## [Records shown]
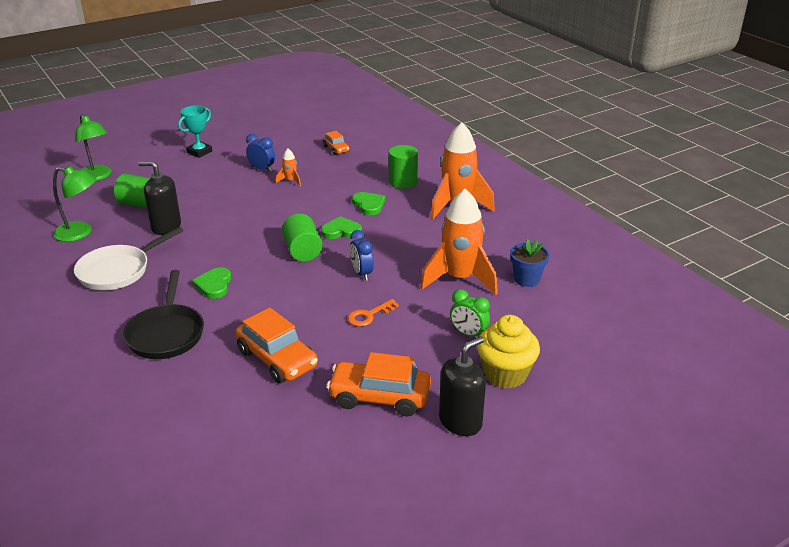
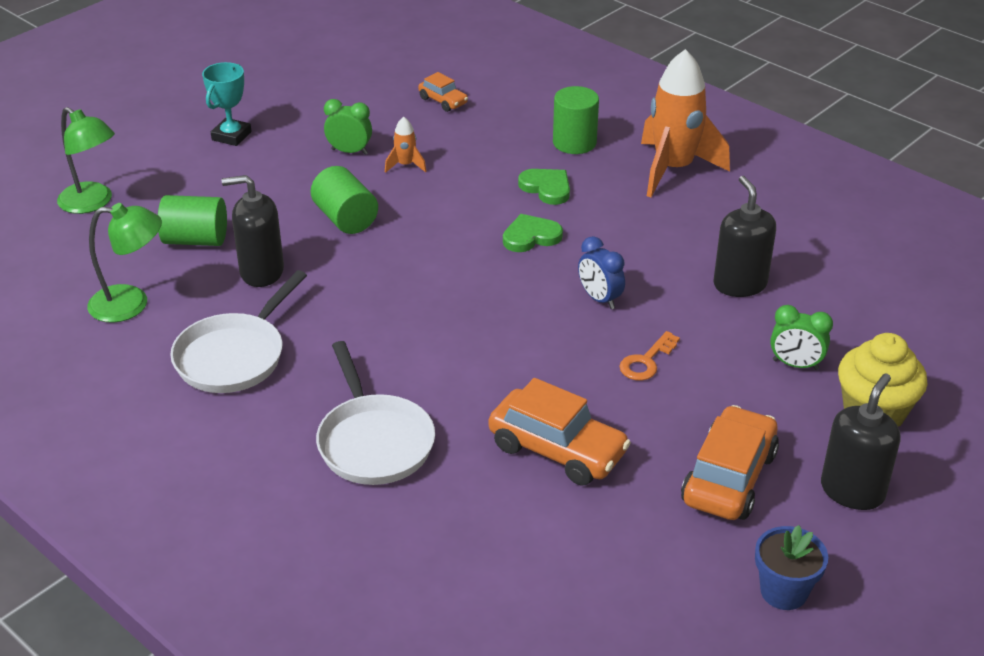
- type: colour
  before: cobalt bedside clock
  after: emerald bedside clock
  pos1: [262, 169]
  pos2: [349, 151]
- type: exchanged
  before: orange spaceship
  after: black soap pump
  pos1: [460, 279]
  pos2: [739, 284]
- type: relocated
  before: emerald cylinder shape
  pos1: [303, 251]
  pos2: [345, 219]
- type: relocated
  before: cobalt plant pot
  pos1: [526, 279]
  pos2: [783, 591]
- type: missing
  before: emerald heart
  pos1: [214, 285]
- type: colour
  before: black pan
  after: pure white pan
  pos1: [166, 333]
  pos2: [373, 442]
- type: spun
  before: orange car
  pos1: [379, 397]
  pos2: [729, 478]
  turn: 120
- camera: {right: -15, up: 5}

## [What you are asked to do]
Omit the pictures and reproduce the listing exactly.

## [Your solution]
- type: colour
  before: cobalt bedside clock
  after: emerald bedside clock
  pos1: [262, 169]
  pos2: [349, 151]
- type: exchanged
  before: orange spaceship
  after: black soap pump
  pos1: [460, 279]
  pos2: [739, 284]
- type: relocated
  before: emerald cylinder shape
  pos1: [303, 251]
  pos2: [345, 219]
- type: relocated
  before: cobalt plant pot
  pos1: [526, 279]
  pos2: [783, 591]
- type: missing
  before: emerald heart
  pos1: [214, 285]
- type: colour
  before: black pan
  after: pure white pan
  pos1: [166, 333]
  pos2: [373, 442]
- type: spun
  before: orange car
  pos1: [379, 397]
  pos2: [729, 478]
  turn: 120
- camera: {right: -15, up: 5}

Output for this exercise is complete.